THE PROBLEM – Gather every line of the records that contains the string "kern", treating uppercase and lowercase as different.

* Start GIVEN DATA *

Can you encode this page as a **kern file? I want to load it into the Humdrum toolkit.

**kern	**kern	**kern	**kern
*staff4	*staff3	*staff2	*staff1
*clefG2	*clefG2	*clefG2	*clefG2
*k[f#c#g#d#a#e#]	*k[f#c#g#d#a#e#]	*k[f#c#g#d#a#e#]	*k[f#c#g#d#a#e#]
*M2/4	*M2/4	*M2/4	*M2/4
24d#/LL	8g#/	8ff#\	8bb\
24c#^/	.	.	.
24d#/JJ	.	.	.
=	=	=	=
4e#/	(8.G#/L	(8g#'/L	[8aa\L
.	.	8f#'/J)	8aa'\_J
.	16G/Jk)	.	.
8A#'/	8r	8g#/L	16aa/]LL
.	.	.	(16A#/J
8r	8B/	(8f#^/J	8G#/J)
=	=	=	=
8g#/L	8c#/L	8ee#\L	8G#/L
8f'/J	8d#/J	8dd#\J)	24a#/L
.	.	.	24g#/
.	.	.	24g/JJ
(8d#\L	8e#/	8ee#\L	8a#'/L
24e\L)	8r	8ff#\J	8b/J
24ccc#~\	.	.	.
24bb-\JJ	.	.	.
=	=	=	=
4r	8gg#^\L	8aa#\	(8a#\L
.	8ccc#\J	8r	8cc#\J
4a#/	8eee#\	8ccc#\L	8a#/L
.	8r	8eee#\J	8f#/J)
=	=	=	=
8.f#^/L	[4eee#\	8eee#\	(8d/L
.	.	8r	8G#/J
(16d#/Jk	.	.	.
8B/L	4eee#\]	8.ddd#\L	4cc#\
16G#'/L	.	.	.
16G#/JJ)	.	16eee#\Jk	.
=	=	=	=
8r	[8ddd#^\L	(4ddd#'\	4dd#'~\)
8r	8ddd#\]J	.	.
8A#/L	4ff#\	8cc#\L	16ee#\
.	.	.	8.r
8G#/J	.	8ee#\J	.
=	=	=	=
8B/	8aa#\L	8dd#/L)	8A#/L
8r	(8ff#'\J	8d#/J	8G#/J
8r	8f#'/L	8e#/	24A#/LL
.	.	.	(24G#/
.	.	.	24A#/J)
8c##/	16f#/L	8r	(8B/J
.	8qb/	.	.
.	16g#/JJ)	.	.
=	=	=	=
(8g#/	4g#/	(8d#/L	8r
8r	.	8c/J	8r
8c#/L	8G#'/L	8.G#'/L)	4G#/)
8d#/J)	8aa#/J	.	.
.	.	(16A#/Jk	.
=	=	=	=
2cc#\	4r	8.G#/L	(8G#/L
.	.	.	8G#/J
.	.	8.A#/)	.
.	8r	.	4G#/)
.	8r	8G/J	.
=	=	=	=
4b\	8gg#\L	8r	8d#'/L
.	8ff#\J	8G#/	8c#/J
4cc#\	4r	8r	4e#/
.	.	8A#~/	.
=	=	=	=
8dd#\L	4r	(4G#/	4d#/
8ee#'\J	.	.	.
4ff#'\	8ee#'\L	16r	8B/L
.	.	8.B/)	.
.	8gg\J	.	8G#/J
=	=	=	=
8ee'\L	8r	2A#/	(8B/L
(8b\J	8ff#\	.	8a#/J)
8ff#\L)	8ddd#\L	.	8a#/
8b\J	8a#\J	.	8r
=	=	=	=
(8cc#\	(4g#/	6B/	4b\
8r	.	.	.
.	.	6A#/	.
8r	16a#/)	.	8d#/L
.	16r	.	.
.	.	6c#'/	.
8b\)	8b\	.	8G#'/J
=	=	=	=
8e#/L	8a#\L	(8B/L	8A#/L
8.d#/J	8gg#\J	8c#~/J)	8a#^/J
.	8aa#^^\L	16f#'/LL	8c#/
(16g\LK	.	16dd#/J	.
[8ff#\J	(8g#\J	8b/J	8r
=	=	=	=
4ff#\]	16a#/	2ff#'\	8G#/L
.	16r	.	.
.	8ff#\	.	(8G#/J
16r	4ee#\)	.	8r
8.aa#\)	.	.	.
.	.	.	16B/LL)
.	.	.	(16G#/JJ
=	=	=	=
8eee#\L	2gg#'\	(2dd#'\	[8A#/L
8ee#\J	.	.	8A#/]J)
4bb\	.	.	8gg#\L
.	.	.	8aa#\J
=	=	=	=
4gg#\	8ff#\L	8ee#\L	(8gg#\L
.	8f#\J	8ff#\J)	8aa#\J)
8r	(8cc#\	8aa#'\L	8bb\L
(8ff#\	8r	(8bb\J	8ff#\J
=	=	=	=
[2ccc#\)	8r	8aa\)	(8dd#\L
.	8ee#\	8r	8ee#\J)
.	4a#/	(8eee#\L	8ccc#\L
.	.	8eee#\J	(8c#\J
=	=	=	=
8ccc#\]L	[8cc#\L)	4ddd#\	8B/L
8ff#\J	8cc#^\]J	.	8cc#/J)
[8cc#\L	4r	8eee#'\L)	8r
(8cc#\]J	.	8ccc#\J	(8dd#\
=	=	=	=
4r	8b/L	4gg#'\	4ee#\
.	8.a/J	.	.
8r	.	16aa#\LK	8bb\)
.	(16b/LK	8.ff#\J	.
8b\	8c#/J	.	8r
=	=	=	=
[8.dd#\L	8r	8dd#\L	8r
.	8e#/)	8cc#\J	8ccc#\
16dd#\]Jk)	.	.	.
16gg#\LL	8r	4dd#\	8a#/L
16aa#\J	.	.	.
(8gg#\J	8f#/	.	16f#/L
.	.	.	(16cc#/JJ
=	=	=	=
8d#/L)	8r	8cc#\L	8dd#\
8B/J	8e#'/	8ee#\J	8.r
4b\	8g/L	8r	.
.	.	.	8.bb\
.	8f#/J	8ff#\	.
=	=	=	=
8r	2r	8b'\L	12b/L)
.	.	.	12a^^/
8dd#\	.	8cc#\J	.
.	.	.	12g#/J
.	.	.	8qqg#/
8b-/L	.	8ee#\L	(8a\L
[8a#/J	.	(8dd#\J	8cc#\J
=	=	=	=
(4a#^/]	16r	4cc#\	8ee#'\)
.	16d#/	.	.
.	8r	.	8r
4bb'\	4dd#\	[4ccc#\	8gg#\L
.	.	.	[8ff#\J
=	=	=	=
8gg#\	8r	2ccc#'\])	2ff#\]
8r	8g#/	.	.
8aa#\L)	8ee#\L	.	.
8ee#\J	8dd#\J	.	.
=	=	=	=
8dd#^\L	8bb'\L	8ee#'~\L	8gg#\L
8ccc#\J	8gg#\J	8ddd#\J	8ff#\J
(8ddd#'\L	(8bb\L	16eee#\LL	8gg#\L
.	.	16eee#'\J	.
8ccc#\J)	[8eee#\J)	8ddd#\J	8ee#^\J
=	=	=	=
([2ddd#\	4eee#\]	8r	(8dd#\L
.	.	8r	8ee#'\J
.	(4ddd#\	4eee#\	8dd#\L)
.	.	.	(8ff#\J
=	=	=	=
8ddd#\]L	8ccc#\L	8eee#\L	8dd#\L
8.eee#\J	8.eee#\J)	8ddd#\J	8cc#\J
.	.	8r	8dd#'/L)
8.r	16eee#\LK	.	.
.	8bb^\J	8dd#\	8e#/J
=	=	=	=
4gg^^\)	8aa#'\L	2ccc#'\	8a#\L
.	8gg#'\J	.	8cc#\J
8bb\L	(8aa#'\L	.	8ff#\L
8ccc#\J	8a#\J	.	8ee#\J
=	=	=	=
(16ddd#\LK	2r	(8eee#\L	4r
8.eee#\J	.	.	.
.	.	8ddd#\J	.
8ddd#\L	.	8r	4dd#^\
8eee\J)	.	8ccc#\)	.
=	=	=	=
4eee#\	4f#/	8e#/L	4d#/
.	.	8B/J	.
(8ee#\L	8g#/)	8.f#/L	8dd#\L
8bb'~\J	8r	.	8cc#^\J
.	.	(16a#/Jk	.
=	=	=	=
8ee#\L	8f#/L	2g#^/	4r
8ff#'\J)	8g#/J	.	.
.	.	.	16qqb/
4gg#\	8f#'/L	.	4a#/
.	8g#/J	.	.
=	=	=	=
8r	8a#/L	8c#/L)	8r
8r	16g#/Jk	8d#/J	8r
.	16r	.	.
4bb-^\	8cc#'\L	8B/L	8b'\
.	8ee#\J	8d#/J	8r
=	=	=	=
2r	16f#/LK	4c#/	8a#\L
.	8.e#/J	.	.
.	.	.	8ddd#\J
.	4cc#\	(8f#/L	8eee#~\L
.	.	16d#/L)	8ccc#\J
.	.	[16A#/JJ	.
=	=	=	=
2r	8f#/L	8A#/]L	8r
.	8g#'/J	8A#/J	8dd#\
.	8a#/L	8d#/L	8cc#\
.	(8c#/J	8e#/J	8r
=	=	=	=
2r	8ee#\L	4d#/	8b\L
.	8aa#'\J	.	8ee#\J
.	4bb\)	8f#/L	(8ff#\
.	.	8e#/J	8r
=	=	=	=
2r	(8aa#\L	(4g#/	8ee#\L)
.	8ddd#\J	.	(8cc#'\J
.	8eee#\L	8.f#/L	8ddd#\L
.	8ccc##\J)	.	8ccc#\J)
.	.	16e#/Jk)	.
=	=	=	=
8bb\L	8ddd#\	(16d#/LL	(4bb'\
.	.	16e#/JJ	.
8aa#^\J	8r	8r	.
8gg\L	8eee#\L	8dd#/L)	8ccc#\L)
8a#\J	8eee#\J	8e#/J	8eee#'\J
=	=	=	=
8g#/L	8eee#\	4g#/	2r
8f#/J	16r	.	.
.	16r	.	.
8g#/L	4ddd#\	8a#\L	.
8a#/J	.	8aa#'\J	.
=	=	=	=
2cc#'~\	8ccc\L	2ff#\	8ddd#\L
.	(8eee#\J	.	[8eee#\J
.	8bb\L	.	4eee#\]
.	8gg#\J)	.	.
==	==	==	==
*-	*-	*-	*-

* End GIVEN DATA *

FINISHED TASK –
Can you encode this page as a **kern file? I want to load it into the Humdrum toolkit.
**kern	**kern	**kern	**kern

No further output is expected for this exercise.